┌─ Provided records
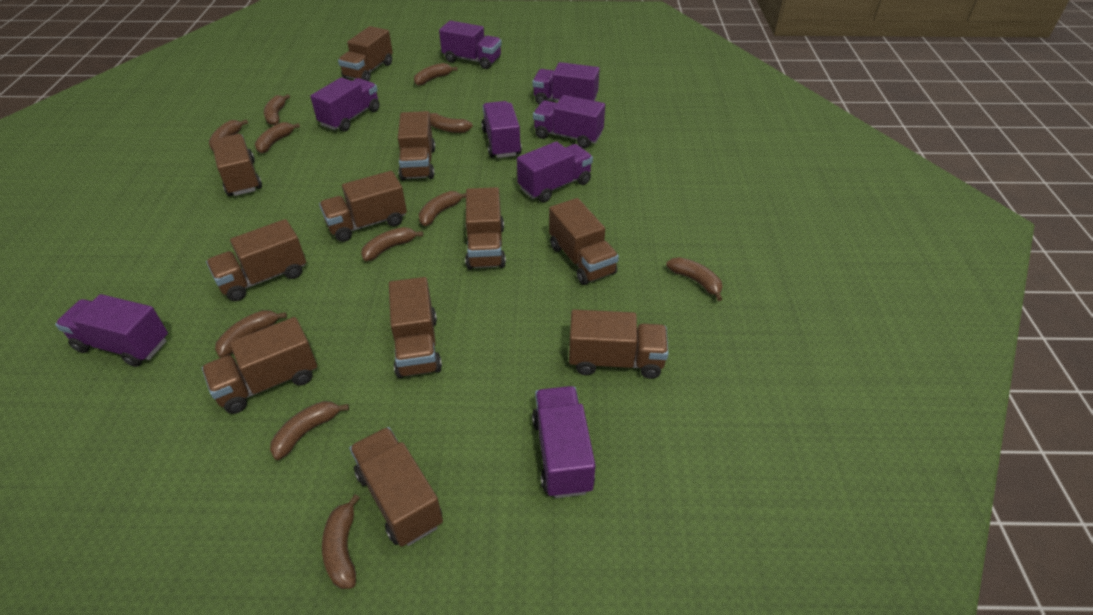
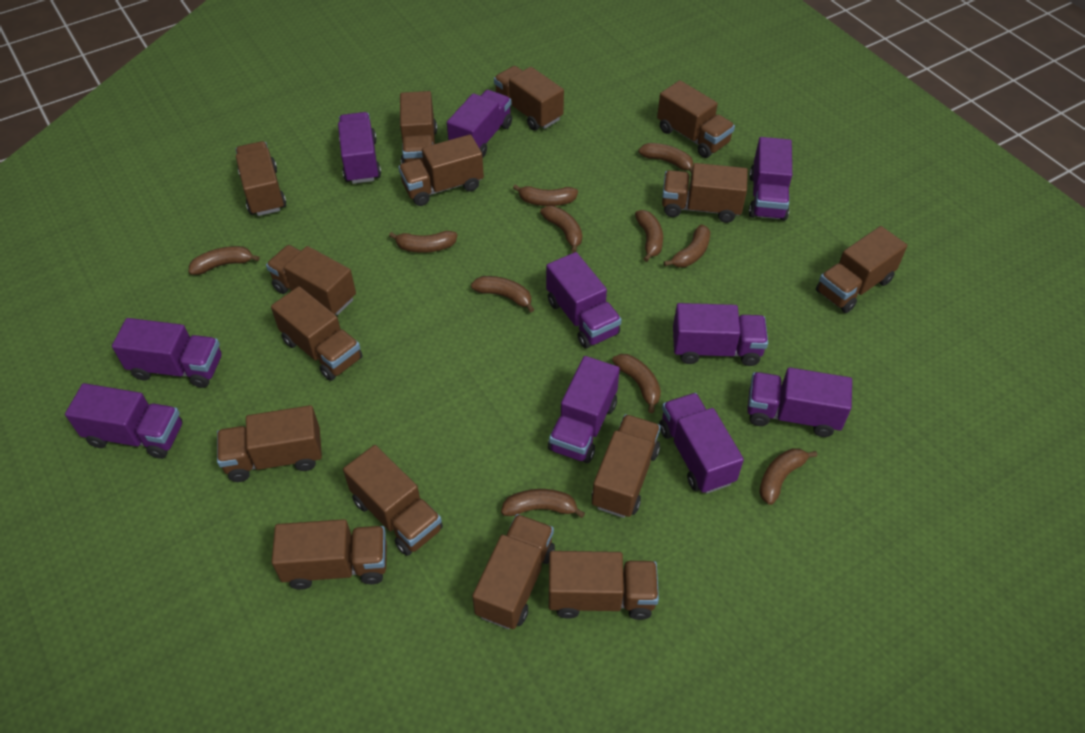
brown truck: 11 -> 15
purple truck: 8 -> 10

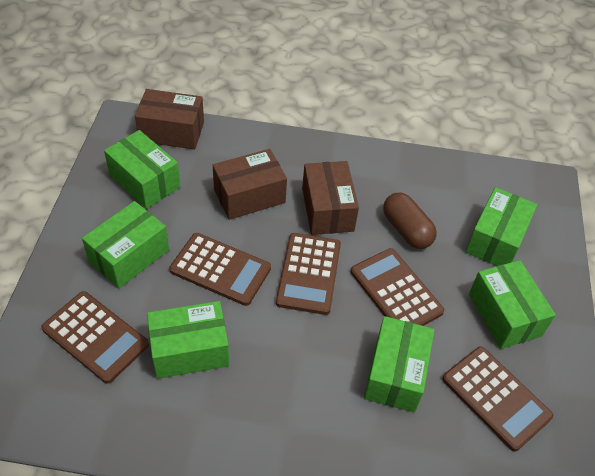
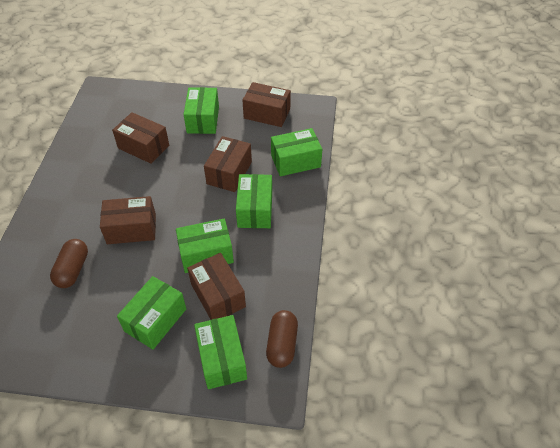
brown box: 3 -> 5
brown calculator: 5 -> 0
brown capsule: 1 -> 2

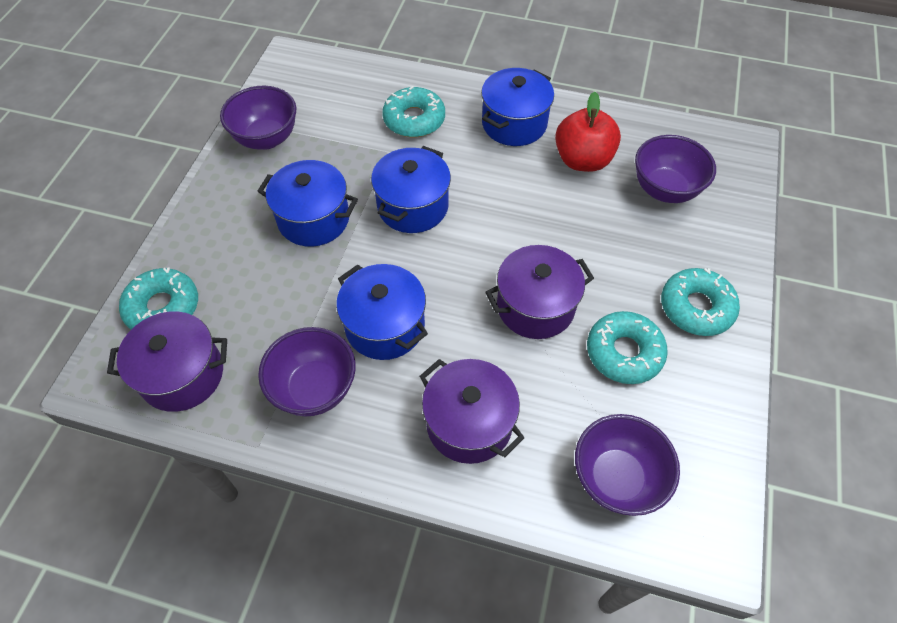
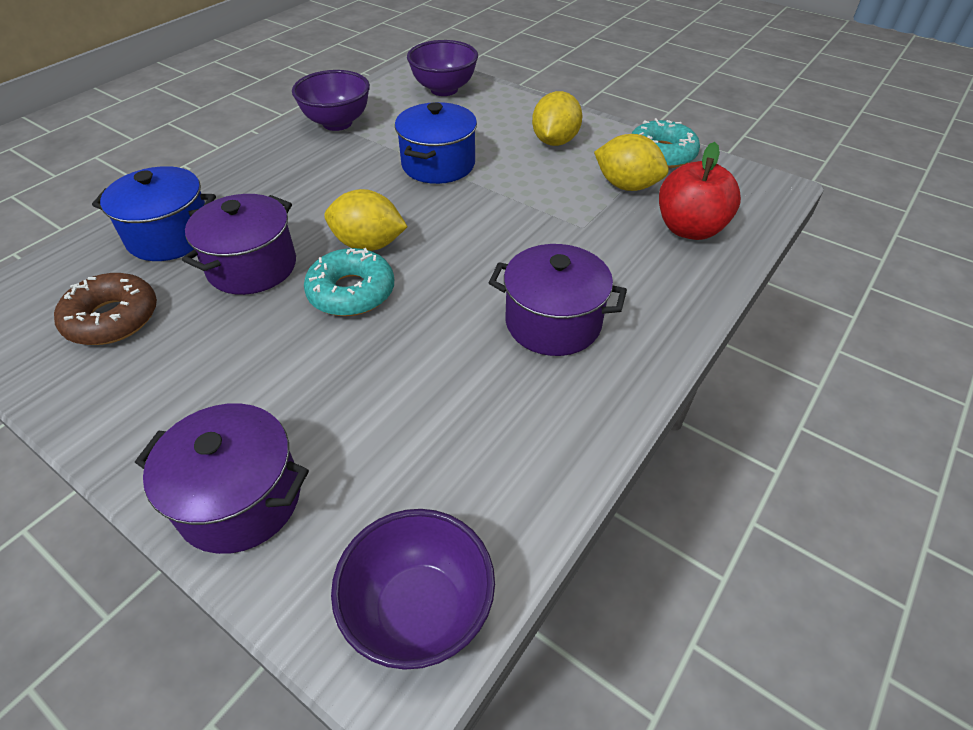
blue pot: 4 -> 2
brown donut: 0 -> 1
purple bowl: 4 -> 3
turquoise donut: 4 -> 2
yellow lemon: 0 -> 3

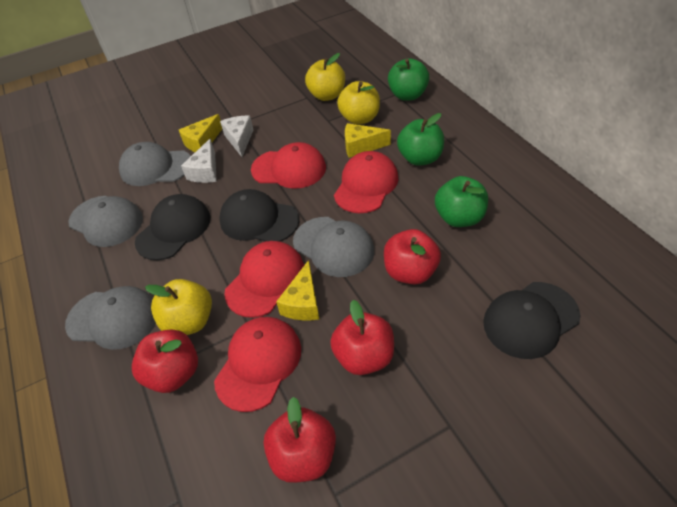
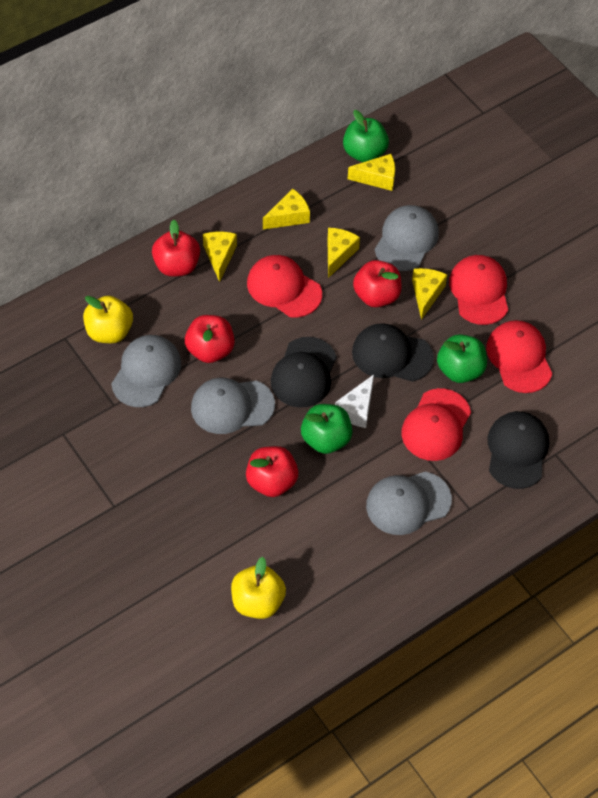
white cheese: 2 -> 1
yellow apple: 3 -> 2
yellow cheese: 3 -> 5

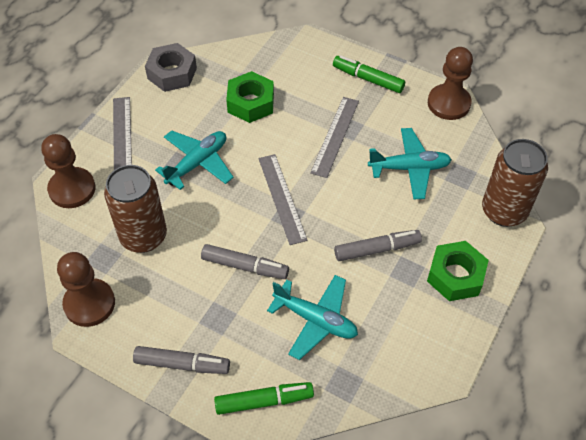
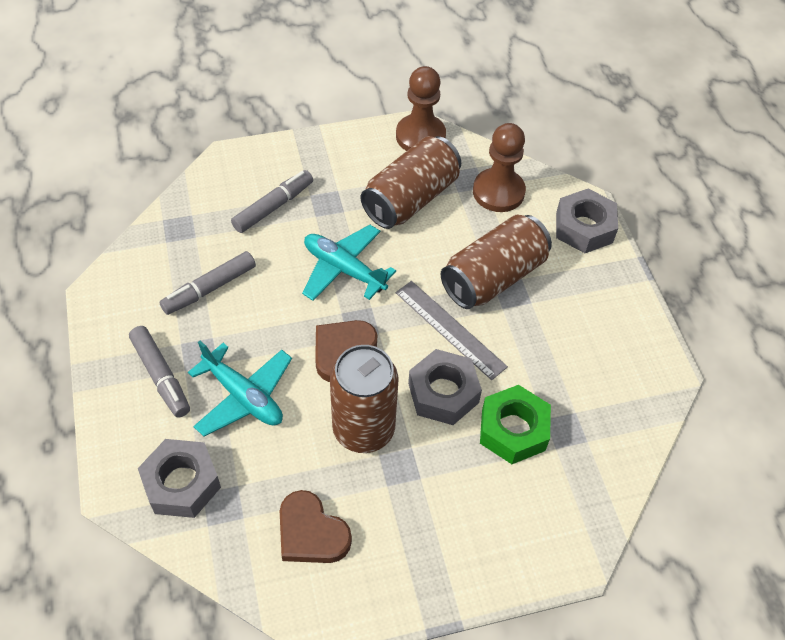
brown can: 2 -> 3
brown heart: 0 -> 2
brown pawn: 3 -> 2
green marker: 2 -> 0
green nut: 2 -> 1
grey nut: 1 -> 3
grey ruler: 3 -> 1
turquoise plane: 3 -> 2

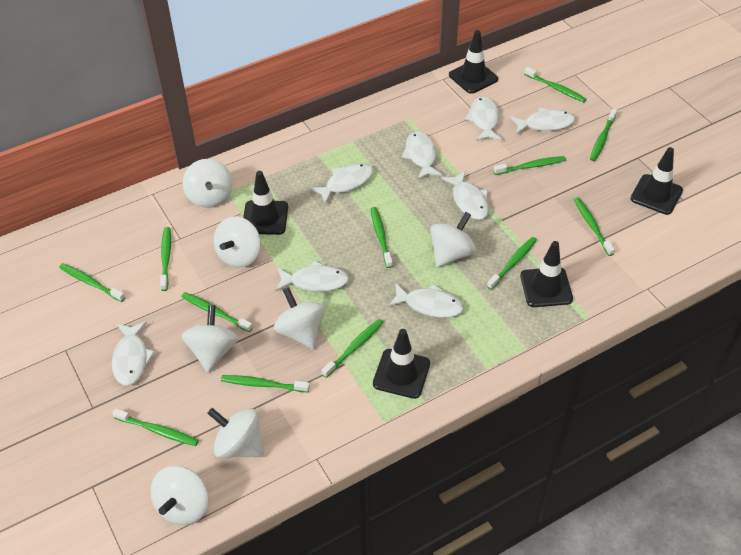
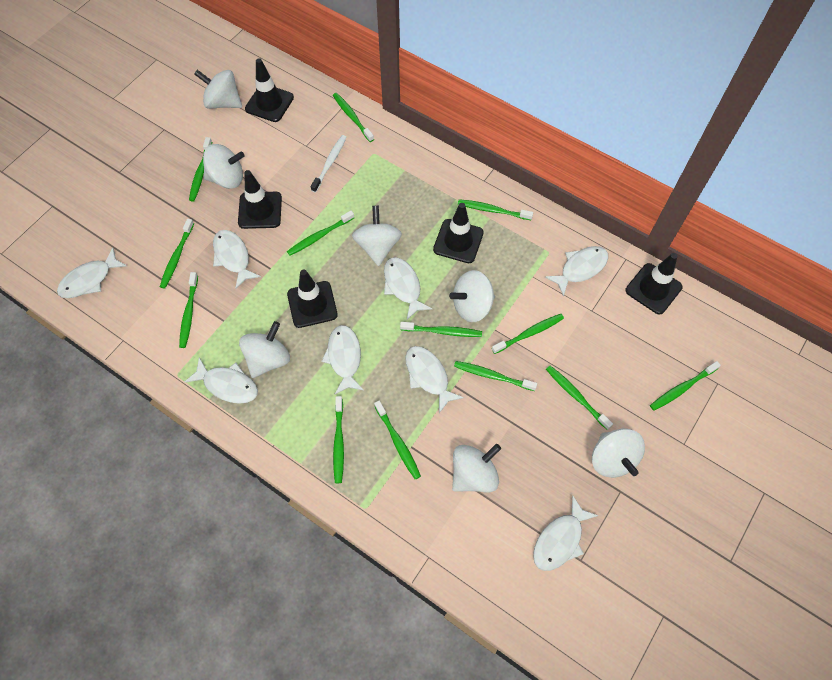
green toothbrush: 12 -> 13
white toothbrush: 0 -> 1

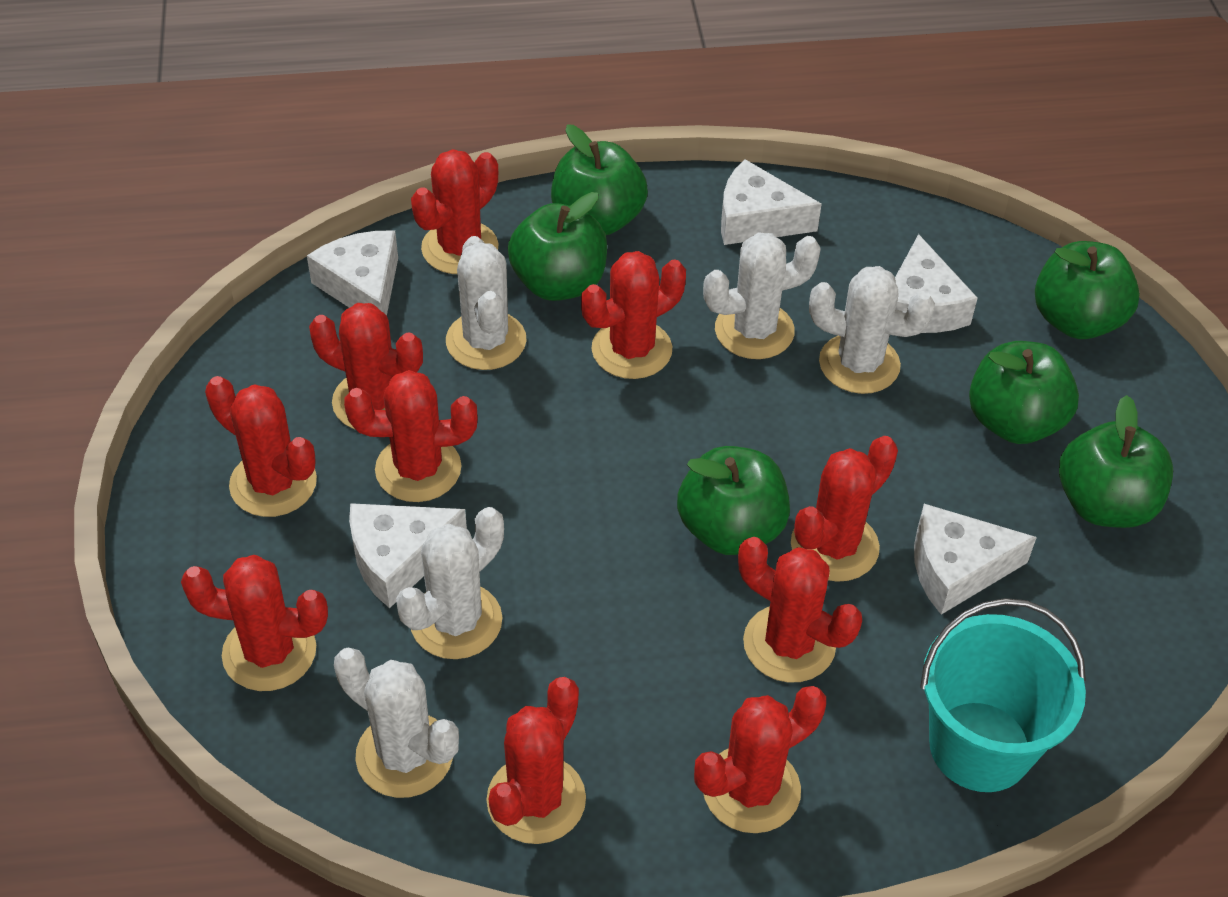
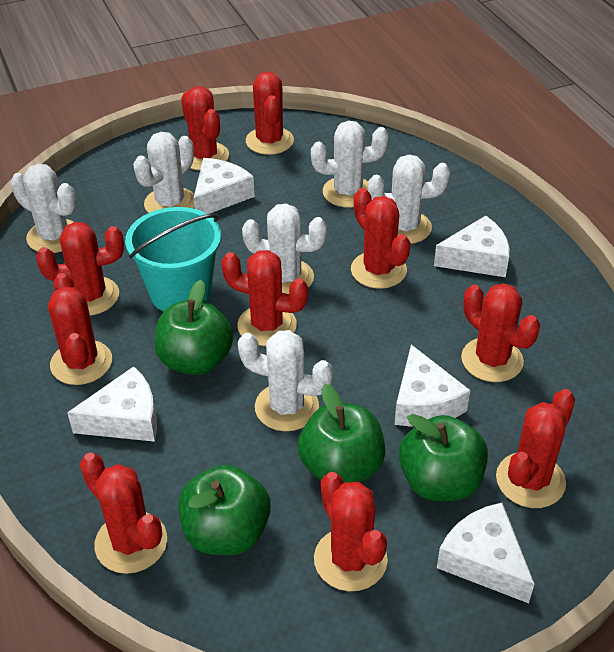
green apple: 6 -> 4
white cactus: 5 -> 6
└─
Start with the line that holds "green nut: 2 -> 1" and retype each line through the last one in the data, exactly and without pictures.

green nut: 2 -> 1
grey nut: 1 -> 3
grey ruler: 3 -> 1
turquoise plane: 3 -> 2

green toothbrush: 12 -> 13
white toothbrush: 0 -> 1

green apple: 6 -> 4
white cactus: 5 -> 6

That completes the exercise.